— Your objective —
Among the entries below, retype exactly the lines starting with the one with "(901, 415) = (149, 307): blue" and going on through the one with "(545, 348) = (739, 334): purple", but not the pictures.

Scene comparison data
==========

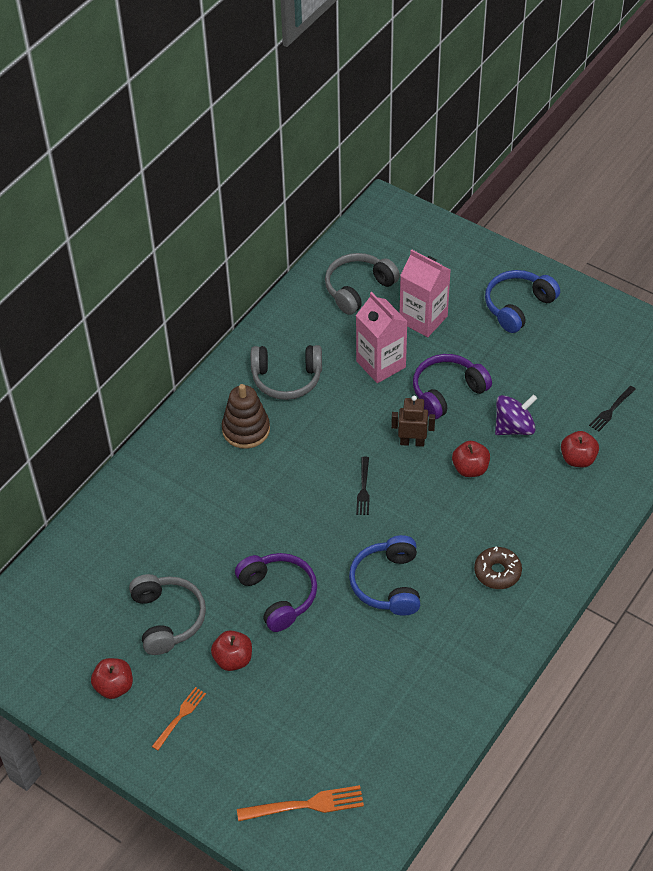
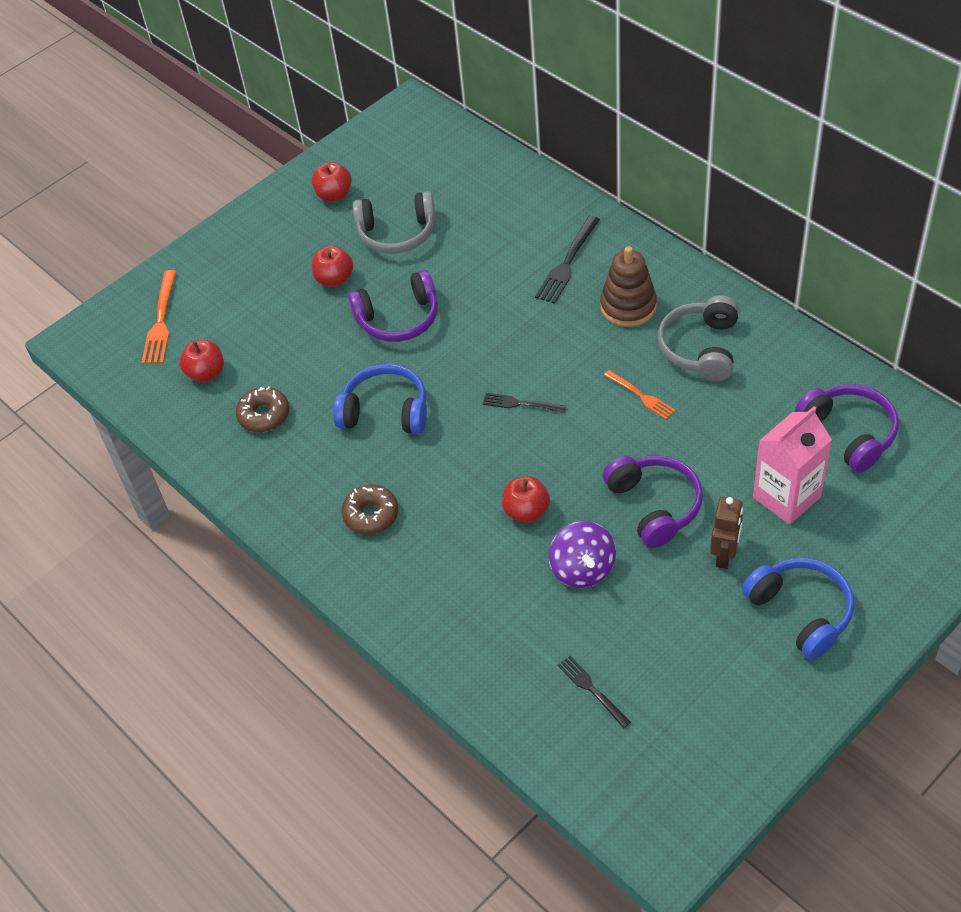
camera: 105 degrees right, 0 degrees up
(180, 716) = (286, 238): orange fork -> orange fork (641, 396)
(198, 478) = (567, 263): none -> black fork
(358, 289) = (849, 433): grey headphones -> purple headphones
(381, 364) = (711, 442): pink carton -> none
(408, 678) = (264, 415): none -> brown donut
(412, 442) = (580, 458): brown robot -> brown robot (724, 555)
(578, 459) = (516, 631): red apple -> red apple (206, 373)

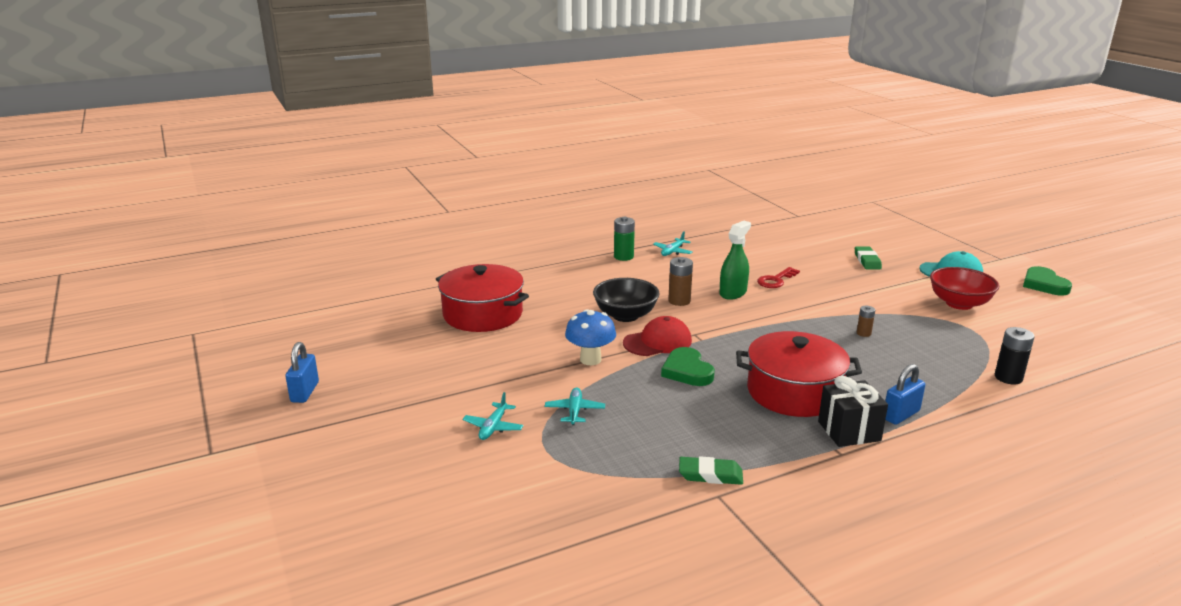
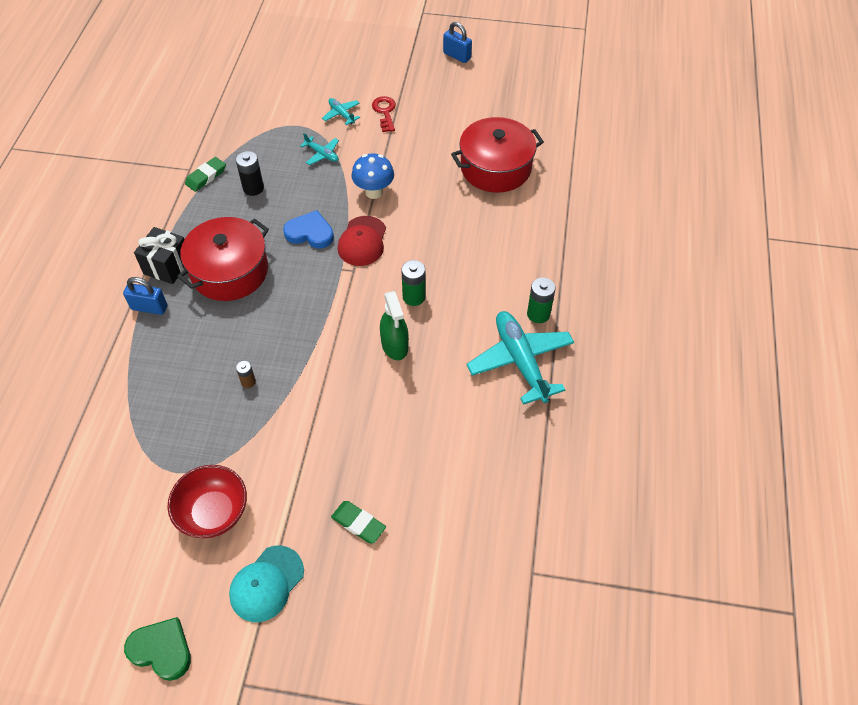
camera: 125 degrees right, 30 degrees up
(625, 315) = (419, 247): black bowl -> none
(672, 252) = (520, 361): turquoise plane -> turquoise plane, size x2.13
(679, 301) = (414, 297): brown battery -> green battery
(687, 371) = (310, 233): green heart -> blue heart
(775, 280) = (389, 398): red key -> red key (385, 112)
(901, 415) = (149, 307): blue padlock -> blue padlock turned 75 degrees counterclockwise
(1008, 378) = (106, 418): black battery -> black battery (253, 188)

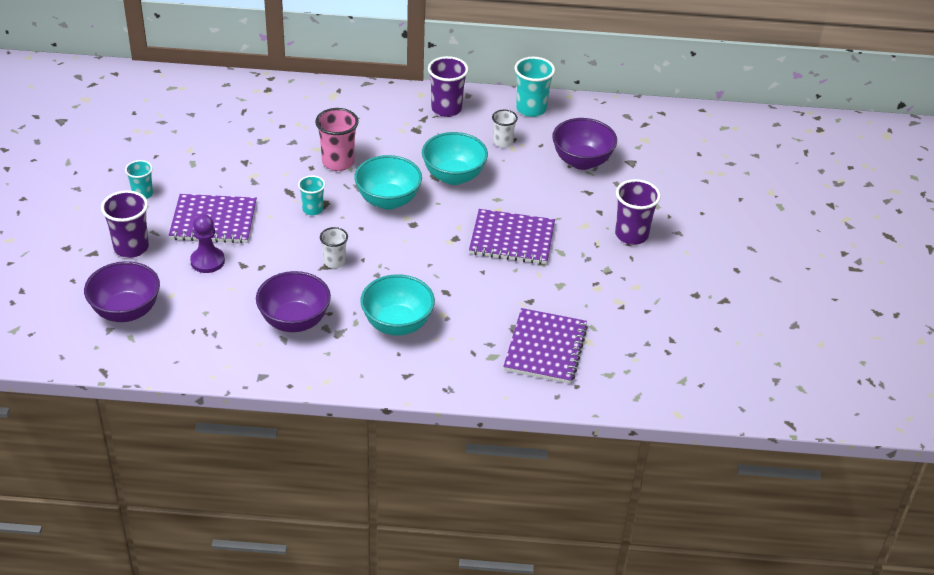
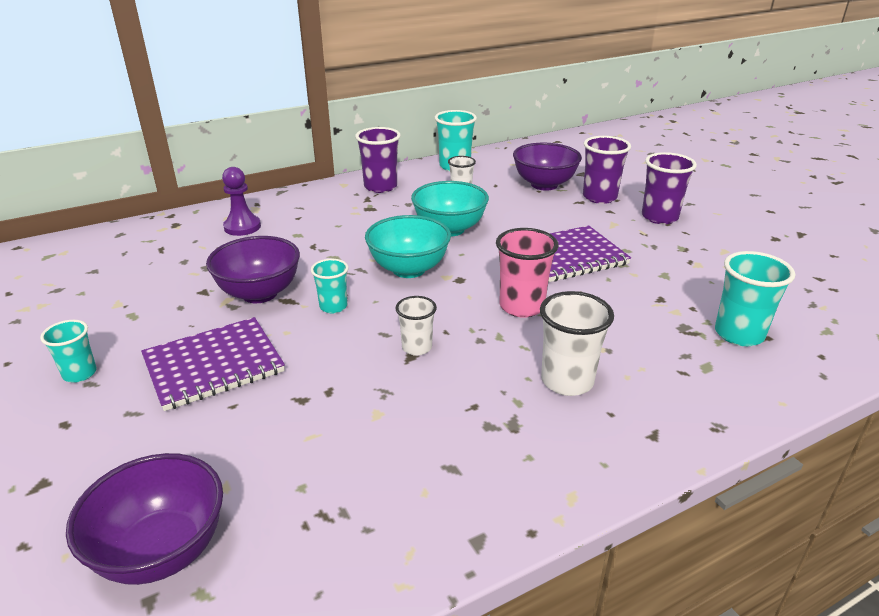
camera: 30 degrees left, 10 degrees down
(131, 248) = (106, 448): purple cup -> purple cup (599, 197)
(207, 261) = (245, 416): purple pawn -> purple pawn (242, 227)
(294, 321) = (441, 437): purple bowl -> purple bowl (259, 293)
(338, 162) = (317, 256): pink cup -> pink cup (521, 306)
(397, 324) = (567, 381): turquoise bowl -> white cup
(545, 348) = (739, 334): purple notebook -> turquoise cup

==========

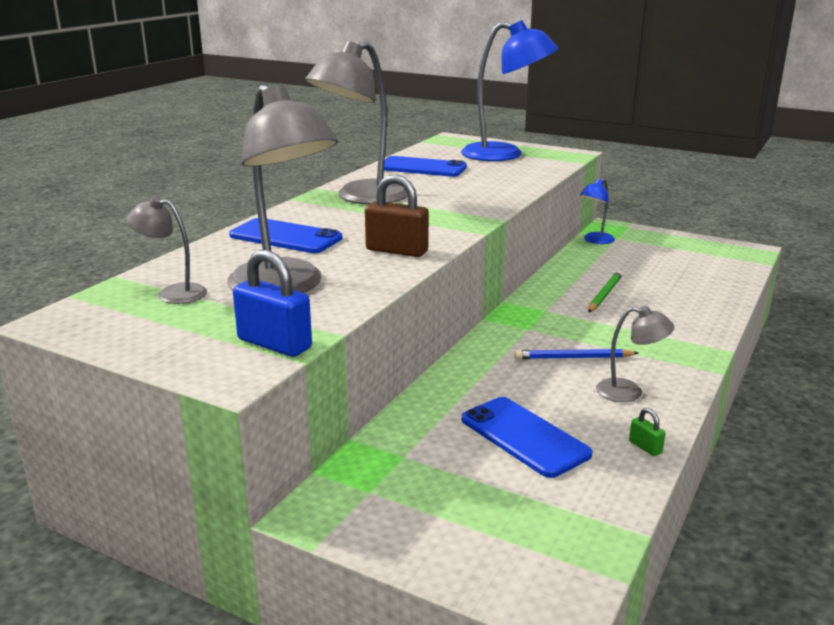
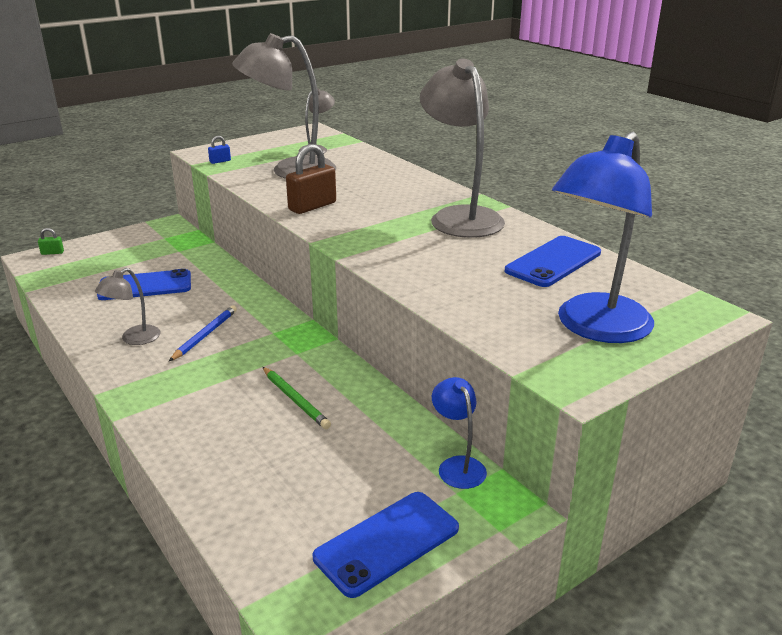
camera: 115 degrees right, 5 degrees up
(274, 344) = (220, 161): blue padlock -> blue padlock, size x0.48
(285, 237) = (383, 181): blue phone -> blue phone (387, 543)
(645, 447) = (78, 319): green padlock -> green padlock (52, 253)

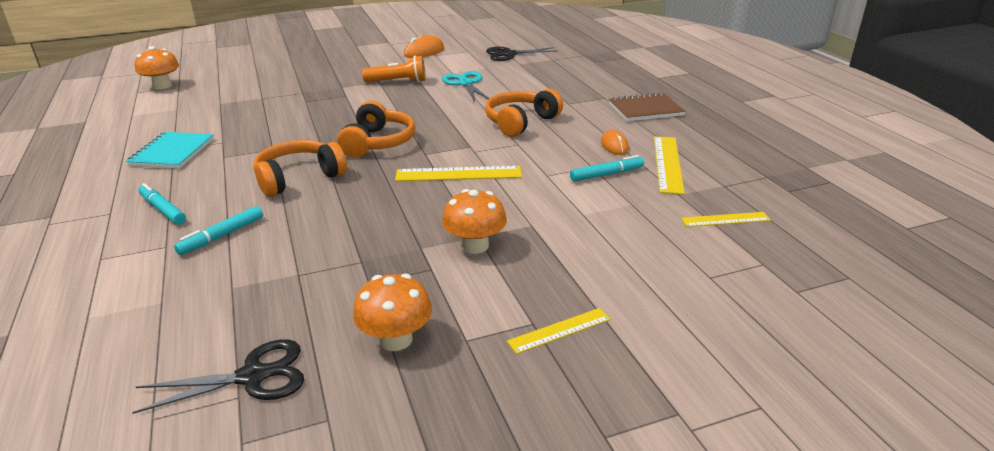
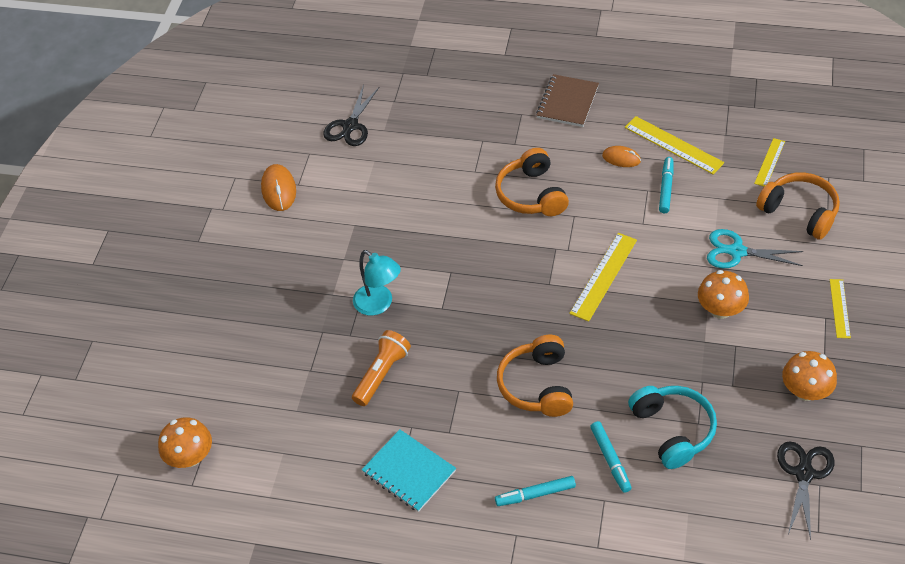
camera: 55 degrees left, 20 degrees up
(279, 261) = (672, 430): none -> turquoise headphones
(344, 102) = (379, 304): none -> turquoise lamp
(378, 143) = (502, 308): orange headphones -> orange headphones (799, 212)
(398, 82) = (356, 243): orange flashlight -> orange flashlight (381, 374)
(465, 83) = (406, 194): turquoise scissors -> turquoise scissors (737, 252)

==========

— Solution to this problem —
(901, 415) = (149, 307): blue padlock -> blue padlock turned 75 degrees counterclockwise
(1008, 378) = (106, 418): black battery -> black battery (253, 188)

camera: 30 degrees left, 10 degrees down
(131, 248) = (106, 448): purple cup -> purple cup (599, 197)
(207, 261) = (245, 416): purple pawn -> purple pawn (242, 227)
(294, 321) = (441, 437): purple bowl -> purple bowl (259, 293)
(338, 162) = (317, 256): pink cup -> pink cup (521, 306)
(397, 324) = (567, 381): turquoise bowl -> white cup
(545, 348) = (739, 334): purple notebook -> turquoise cup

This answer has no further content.